[Source records]
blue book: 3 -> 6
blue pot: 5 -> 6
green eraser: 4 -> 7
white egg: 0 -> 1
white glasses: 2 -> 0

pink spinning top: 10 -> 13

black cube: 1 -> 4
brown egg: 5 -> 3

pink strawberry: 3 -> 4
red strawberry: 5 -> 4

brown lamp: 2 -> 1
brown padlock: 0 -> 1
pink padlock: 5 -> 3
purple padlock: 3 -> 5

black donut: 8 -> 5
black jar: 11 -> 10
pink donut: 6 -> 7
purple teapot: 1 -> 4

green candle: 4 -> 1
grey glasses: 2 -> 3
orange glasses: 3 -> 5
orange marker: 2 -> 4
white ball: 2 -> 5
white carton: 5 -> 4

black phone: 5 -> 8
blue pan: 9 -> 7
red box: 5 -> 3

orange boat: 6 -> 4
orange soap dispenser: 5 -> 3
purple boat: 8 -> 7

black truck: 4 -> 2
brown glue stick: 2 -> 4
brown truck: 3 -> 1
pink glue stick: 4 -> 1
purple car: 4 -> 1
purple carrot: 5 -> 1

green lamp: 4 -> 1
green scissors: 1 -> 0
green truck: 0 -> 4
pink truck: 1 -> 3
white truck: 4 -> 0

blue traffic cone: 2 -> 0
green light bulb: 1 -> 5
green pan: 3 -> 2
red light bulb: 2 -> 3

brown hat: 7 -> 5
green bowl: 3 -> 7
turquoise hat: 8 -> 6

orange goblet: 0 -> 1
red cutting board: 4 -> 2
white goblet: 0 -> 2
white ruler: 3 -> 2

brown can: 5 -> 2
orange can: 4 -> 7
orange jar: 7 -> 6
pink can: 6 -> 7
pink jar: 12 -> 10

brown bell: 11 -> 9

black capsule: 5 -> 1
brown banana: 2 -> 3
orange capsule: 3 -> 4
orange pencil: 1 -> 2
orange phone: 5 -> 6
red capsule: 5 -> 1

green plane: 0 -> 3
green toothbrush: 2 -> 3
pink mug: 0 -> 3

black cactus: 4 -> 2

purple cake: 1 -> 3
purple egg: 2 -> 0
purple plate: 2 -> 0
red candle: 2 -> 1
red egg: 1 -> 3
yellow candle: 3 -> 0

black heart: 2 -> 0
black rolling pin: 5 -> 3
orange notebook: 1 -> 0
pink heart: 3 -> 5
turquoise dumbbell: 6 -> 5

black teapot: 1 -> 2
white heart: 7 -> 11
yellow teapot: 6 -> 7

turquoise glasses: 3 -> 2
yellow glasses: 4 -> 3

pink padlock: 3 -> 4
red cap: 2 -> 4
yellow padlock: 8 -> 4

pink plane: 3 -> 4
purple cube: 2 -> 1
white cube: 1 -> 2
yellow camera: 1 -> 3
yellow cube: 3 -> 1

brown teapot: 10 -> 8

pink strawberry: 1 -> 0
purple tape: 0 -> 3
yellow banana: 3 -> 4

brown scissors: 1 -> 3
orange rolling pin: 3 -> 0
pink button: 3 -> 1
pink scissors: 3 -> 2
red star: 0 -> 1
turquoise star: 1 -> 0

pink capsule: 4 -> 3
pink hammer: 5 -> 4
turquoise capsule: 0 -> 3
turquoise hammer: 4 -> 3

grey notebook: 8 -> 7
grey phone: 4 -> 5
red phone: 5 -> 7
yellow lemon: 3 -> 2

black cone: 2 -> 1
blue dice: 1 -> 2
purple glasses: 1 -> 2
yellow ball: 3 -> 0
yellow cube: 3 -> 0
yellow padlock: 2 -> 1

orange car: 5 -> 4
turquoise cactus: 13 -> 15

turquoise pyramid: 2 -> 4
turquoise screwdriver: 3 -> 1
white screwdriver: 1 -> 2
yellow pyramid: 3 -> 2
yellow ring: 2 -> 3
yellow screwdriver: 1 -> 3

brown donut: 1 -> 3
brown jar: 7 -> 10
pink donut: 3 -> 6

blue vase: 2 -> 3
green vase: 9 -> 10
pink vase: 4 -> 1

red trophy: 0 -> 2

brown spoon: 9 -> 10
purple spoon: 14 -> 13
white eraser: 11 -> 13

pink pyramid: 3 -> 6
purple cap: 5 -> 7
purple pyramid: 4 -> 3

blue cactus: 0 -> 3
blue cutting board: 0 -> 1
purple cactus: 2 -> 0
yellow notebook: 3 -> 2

TASK OBJECTIVE ->
Repeat the records verbatim, every one of them.

ANSWER FOR THE TASK ->
blue book: 3 -> 6
blue pot: 5 -> 6
green eraser: 4 -> 7
white egg: 0 -> 1
white glasses: 2 -> 0

pink spinning top: 10 -> 13

black cube: 1 -> 4
brown egg: 5 -> 3

pink strawberry: 3 -> 4
red strawberry: 5 -> 4

brown lamp: 2 -> 1
brown padlock: 0 -> 1
pink padlock: 5 -> 3
purple padlock: 3 -> 5

black donut: 8 -> 5
black jar: 11 -> 10
pink donut: 6 -> 7
purple teapot: 1 -> 4

green candle: 4 -> 1
grey glasses: 2 -> 3
orange glasses: 3 -> 5
orange marker: 2 -> 4
white ball: 2 -> 5
white carton: 5 -> 4

black phone: 5 -> 8
blue pan: 9 -> 7
red box: 5 -> 3

orange boat: 6 -> 4
orange soap dispenser: 5 -> 3
purple boat: 8 -> 7

black truck: 4 -> 2
brown glue stick: 2 -> 4
brown truck: 3 -> 1
pink glue stick: 4 -> 1
purple car: 4 -> 1
purple carrot: 5 -> 1

green lamp: 4 -> 1
green scissors: 1 -> 0
green truck: 0 -> 4
pink truck: 1 -> 3
white truck: 4 -> 0

blue traffic cone: 2 -> 0
green light bulb: 1 -> 5
green pan: 3 -> 2
red light bulb: 2 -> 3

brown hat: 7 -> 5
green bowl: 3 -> 7
turquoise hat: 8 -> 6

orange goblet: 0 -> 1
red cutting board: 4 -> 2
white goblet: 0 -> 2
white ruler: 3 -> 2

brown can: 5 -> 2
orange can: 4 -> 7
orange jar: 7 -> 6
pink can: 6 -> 7
pink jar: 12 -> 10

brown bell: 11 -> 9

black capsule: 5 -> 1
brown banana: 2 -> 3
orange capsule: 3 -> 4
orange pencil: 1 -> 2
orange phone: 5 -> 6
red capsule: 5 -> 1

green plane: 0 -> 3
green toothbrush: 2 -> 3
pink mug: 0 -> 3

black cactus: 4 -> 2

purple cake: 1 -> 3
purple egg: 2 -> 0
purple plate: 2 -> 0
red candle: 2 -> 1
red egg: 1 -> 3
yellow candle: 3 -> 0

black heart: 2 -> 0
black rolling pin: 5 -> 3
orange notebook: 1 -> 0
pink heart: 3 -> 5
turquoise dumbbell: 6 -> 5

black teapot: 1 -> 2
white heart: 7 -> 11
yellow teapot: 6 -> 7

turquoise glasses: 3 -> 2
yellow glasses: 4 -> 3

pink padlock: 3 -> 4
red cap: 2 -> 4
yellow padlock: 8 -> 4

pink plane: 3 -> 4
purple cube: 2 -> 1
white cube: 1 -> 2
yellow camera: 1 -> 3
yellow cube: 3 -> 1

brown teapot: 10 -> 8

pink strawberry: 1 -> 0
purple tape: 0 -> 3
yellow banana: 3 -> 4

brown scissors: 1 -> 3
orange rolling pin: 3 -> 0
pink button: 3 -> 1
pink scissors: 3 -> 2
red star: 0 -> 1
turquoise star: 1 -> 0

pink capsule: 4 -> 3
pink hammer: 5 -> 4
turquoise capsule: 0 -> 3
turquoise hammer: 4 -> 3

grey notebook: 8 -> 7
grey phone: 4 -> 5
red phone: 5 -> 7
yellow lemon: 3 -> 2

black cone: 2 -> 1
blue dice: 1 -> 2
purple glasses: 1 -> 2
yellow ball: 3 -> 0
yellow cube: 3 -> 0
yellow padlock: 2 -> 1

orange car: 5 -> 4
turquoise cactus: 13 -> 15

turquoise pyramid: 2 -> 4
turquoise screwdriver: 3 -> 1
white screwdriver: 1 -> 2
yellow pyramid: 3 -> 2
yellow ring: 2 -> 3
yellow screwdriver: 1 -> 3

brown donut: 1 -> 3
brown jar: 7 -> 10
pink donut: 3 -> 6

blue vase: 2 -> 3
green vase: 9 -> 10
pink vase: 4 -> 1

red trophy: 0 -> 2

brown spoon: 9 -> 10
purple spoon: 14 -> 13
white eraser: 11 -> 13

pink pyramid: 3 -> 6
purple cap: 5 -> 7
purple pyramid: 4 -> 3

blue cactus: 0 -> 3
blue cutting board: 0 -> 1
purple cactus: 2 -> 0
yellow notebook: 3 -> 2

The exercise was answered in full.